Brief
Whenever a line in the data holds the string "yellow", pull that line out.

Data provided
Segment Open
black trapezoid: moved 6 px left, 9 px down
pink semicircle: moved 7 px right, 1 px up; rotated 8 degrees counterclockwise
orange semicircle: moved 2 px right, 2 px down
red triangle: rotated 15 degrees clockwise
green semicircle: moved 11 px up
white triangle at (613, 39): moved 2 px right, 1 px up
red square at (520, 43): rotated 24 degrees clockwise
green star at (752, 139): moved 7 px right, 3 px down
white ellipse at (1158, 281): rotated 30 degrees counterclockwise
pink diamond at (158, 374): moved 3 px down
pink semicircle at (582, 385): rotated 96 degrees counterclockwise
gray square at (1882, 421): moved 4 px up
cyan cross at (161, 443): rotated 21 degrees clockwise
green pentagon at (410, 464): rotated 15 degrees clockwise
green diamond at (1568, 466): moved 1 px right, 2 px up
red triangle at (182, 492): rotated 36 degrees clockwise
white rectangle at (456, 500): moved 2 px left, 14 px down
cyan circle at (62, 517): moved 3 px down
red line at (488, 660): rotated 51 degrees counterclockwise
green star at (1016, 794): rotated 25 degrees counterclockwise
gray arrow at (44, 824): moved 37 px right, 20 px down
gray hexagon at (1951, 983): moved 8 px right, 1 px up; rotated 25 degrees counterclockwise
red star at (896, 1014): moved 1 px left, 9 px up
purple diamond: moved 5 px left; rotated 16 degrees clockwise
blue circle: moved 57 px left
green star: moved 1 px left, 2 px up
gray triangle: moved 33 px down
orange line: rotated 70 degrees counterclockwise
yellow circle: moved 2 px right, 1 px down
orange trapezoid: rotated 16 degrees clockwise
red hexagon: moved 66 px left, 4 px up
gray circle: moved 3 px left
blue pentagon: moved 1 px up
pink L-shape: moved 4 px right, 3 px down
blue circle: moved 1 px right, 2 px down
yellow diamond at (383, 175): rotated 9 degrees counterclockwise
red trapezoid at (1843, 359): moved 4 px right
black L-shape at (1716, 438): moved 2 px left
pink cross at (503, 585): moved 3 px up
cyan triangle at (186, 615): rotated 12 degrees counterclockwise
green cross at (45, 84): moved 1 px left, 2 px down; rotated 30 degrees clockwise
Segment Closed
Answer box
yellow circle: moved 2 px right, 1 px down
yellow diamond at (383, 175): rotated 9 degrees counterclockwise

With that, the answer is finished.